## Work order
Print, in exact form, the lines below from the one containing "(277, 197) = (397, 288): pink" through the one containing "(505, 70) = (875, 295): none -> pink donut", and omit all others.

Object transformation records:
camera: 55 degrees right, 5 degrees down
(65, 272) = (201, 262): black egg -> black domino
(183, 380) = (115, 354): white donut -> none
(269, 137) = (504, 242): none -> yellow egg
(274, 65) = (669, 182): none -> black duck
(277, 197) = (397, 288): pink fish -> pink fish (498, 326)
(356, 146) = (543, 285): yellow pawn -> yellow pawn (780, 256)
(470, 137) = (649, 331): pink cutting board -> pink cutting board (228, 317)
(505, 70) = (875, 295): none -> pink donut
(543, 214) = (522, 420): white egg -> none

## Exercise answer
(277, 197) = (397, 288): pink fish -> pink fish (498, 326)
(356, 146) = (543, 285): yellow pawn -> yellow pawn (780, 256)
(470, 137) = (649, 331): pink cutting board -> pink cutting board (228, 317)
(505, 70) = (875, 295): none -> pink donut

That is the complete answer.